What the task requires
Please copy the data below exactly; none of the pictures in it belong in the copy.

Available data section start

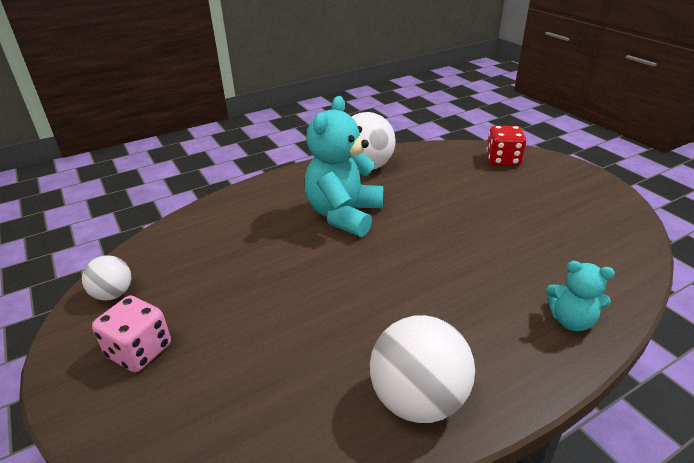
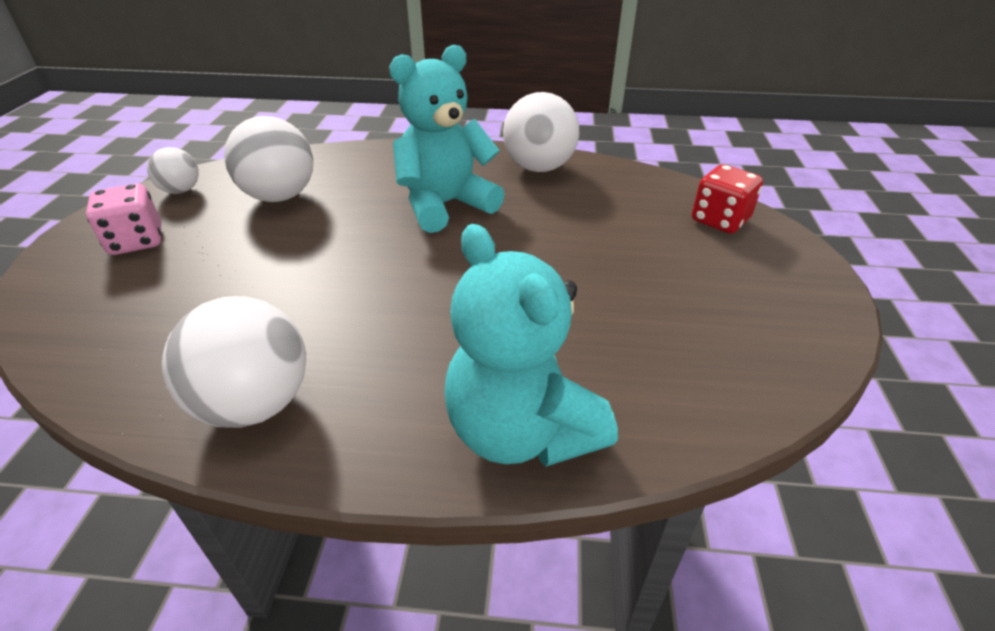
camera: 35 degrees right, 5 degrees up
(212, 260) = (280, 196): none -> white ball
(571, 320) = (521, 431): turquoise teddy bear -> turquoise teddy bear, size x1.90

Available data section end

Written response
camera: 35 degrees right, 5 degrees up
(212, 260) = (280, 196): none -> white ball
(571, 320) = (521, 431): turquoise teddy bear -> turquoise teddy bear, size x1.90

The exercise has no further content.